→ **WHAT YOU SHOULD DO**
What lines below mention the word "button"? Copy each one.

→ **EXERCISE DATA**
========

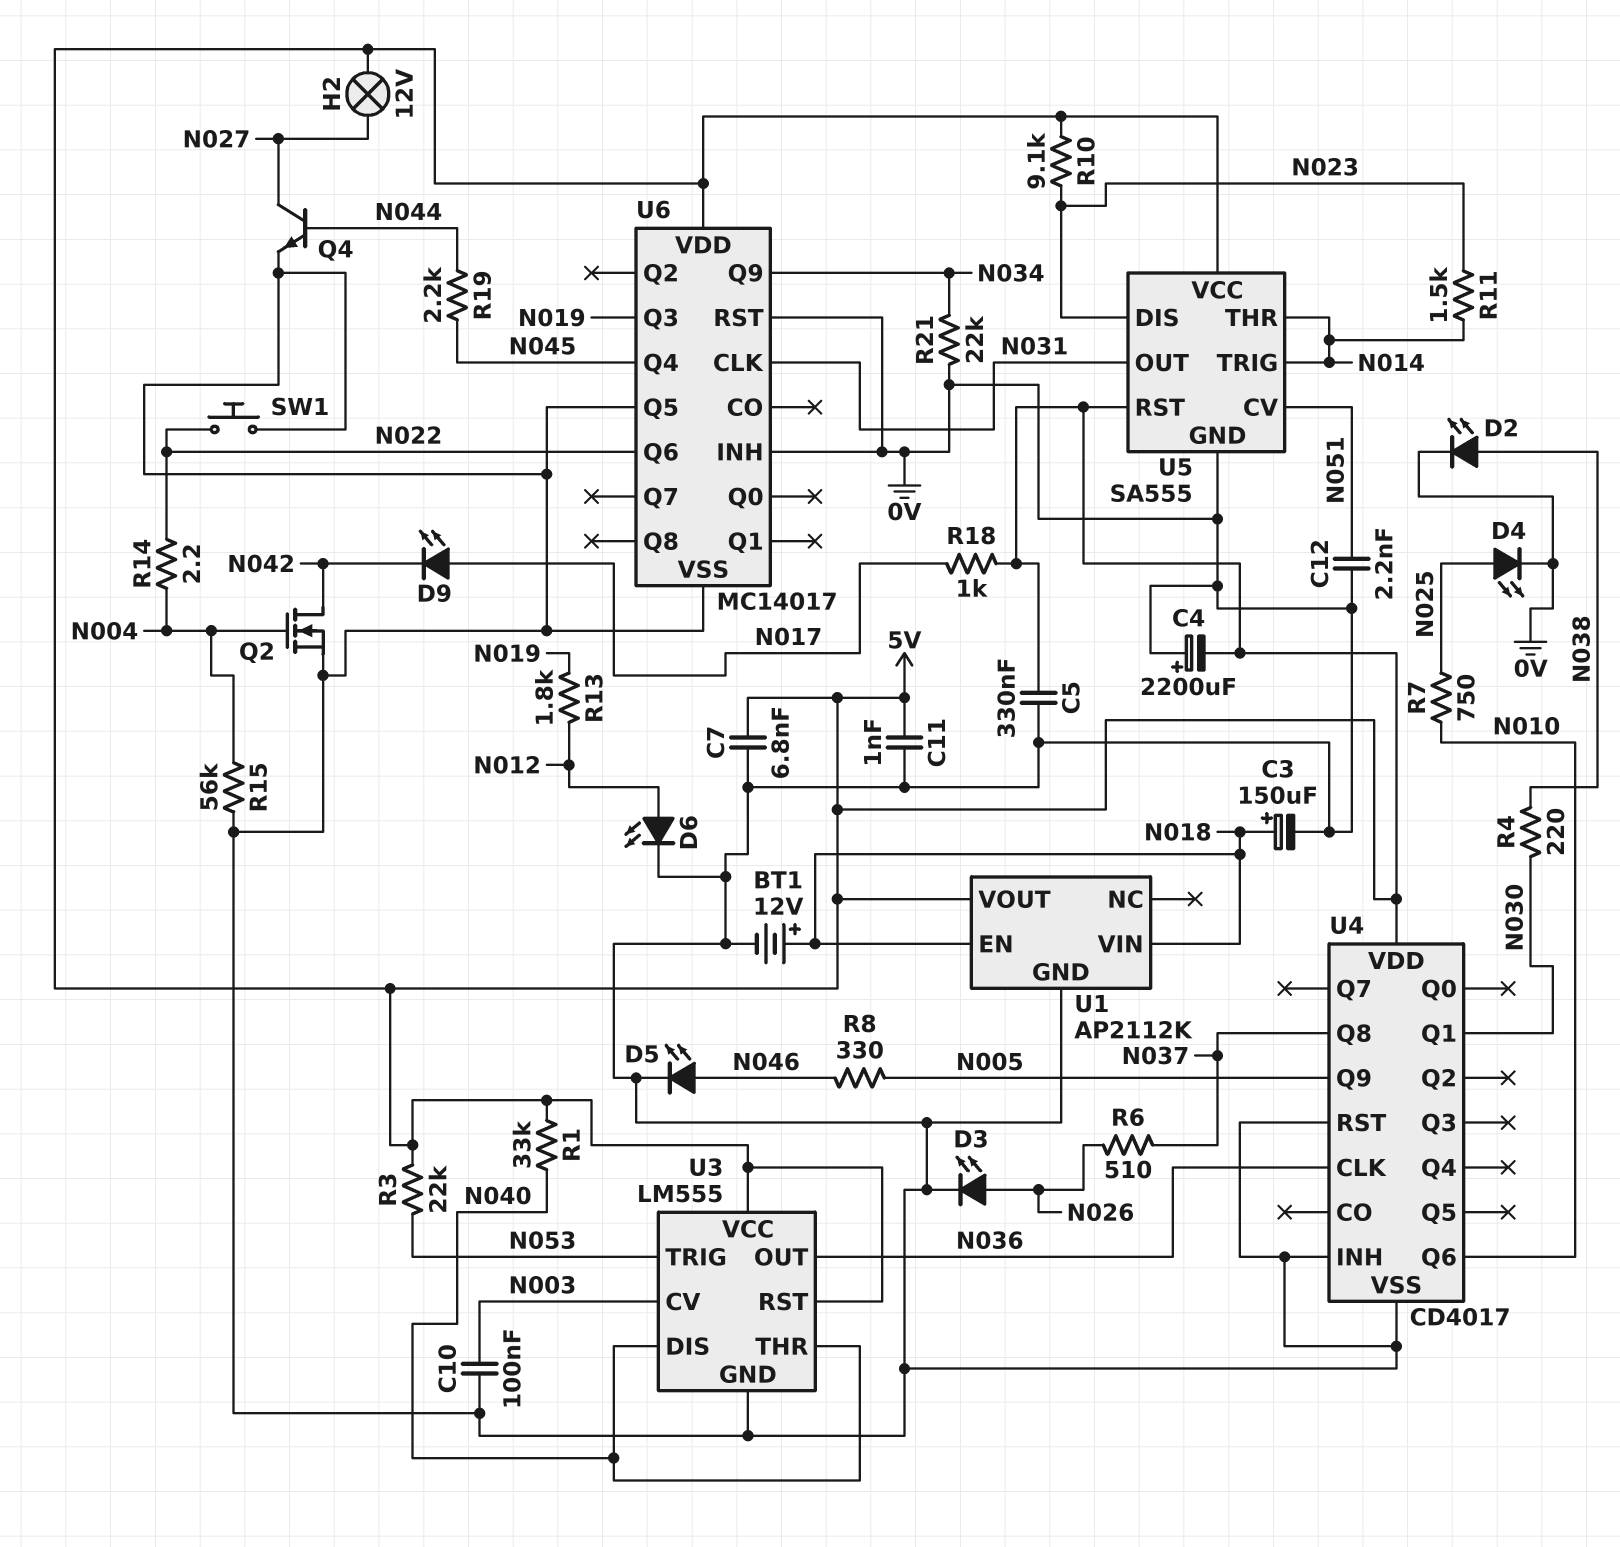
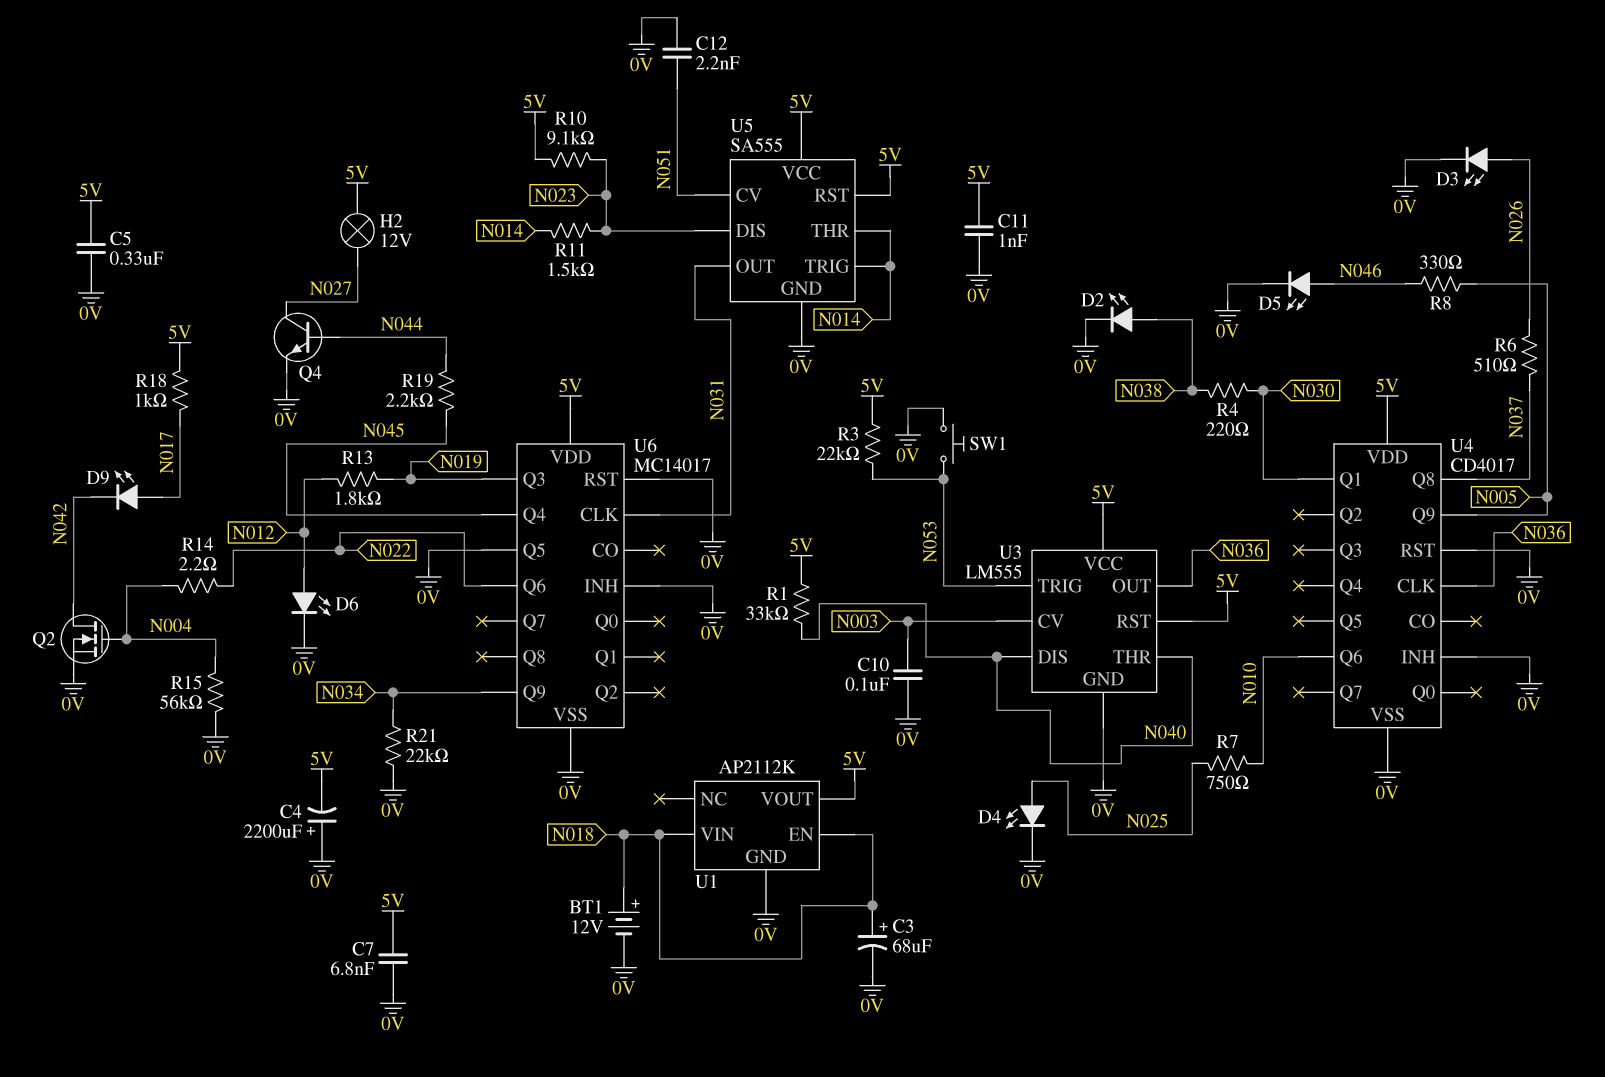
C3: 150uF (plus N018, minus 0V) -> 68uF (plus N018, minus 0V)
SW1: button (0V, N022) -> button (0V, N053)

========

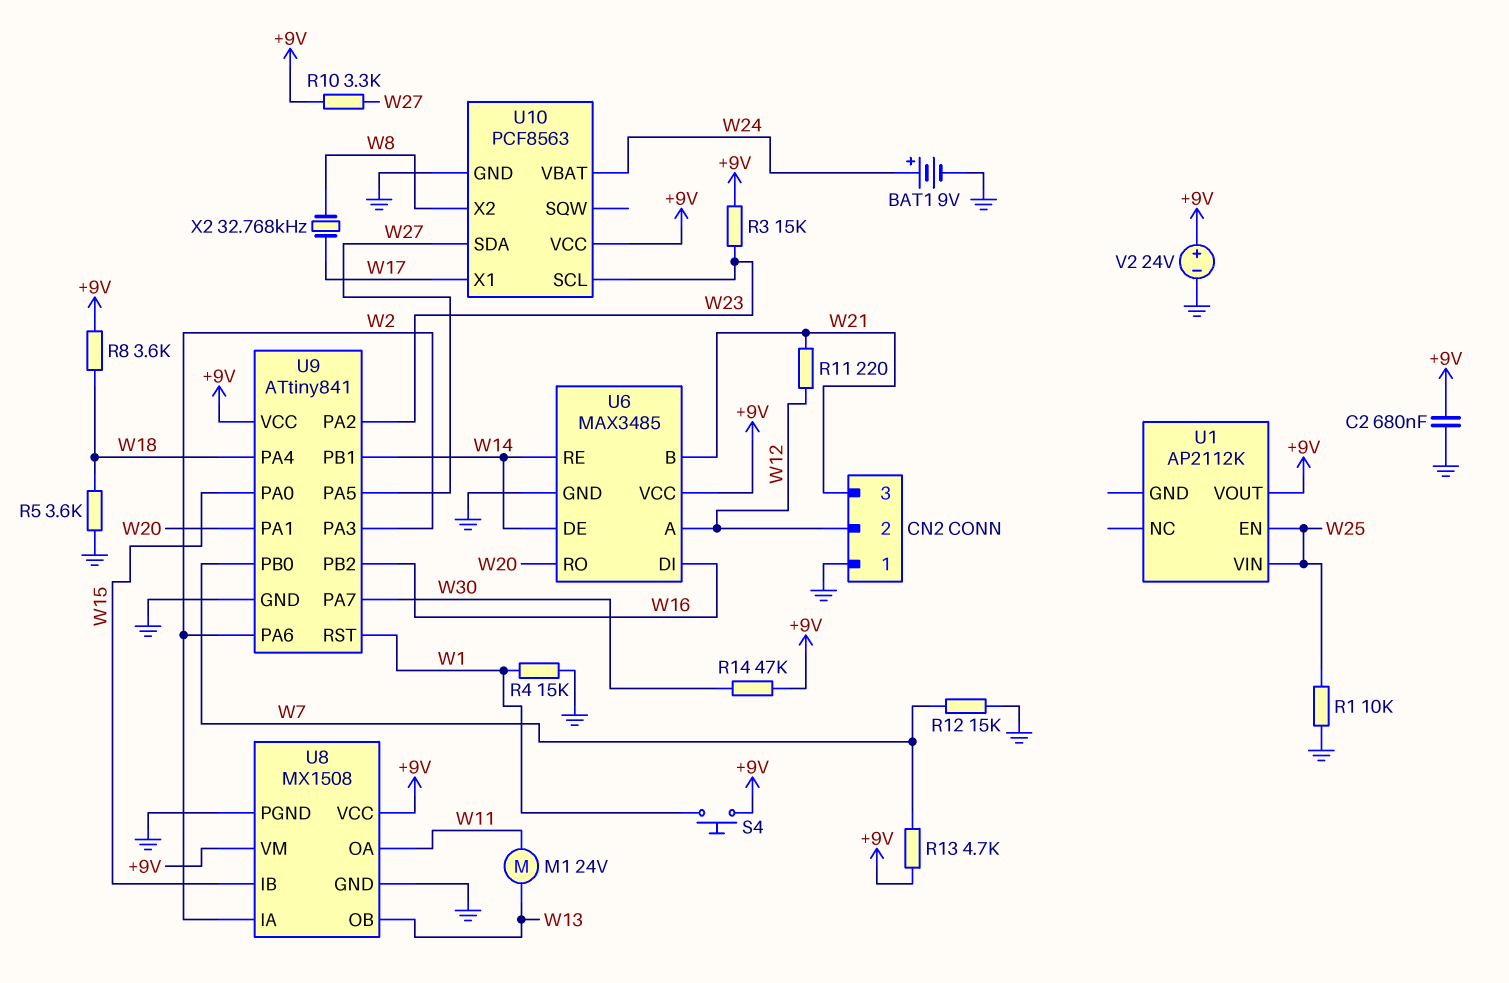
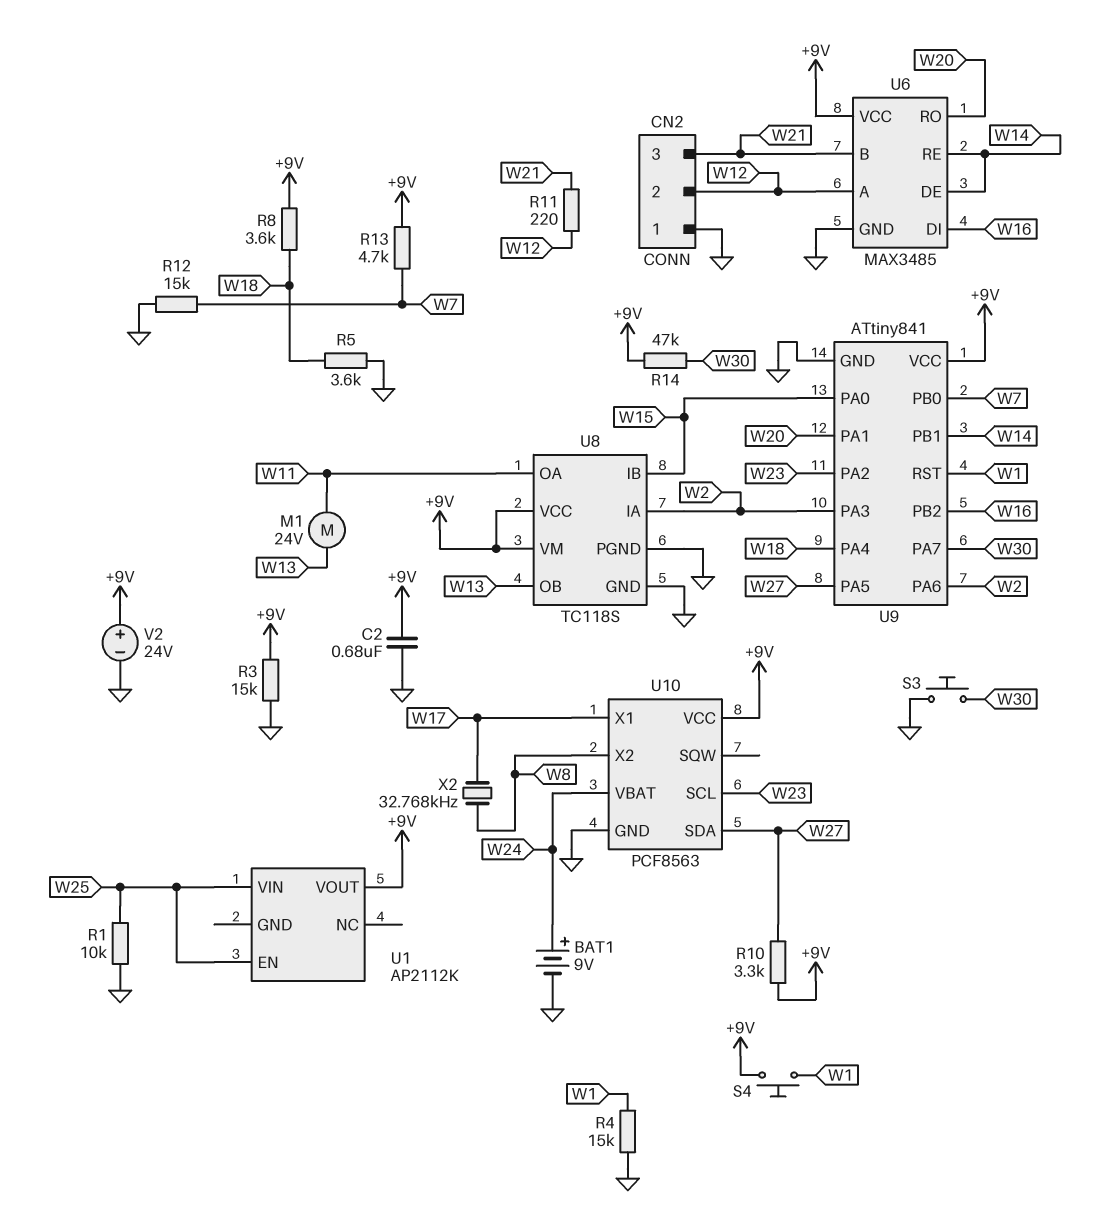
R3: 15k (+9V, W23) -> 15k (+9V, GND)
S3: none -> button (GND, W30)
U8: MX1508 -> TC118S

========

→ **ANSWER SPACE**
SW1: button (0V, N022) -> button (0V, N053)
S3: none -> button (GND, W30)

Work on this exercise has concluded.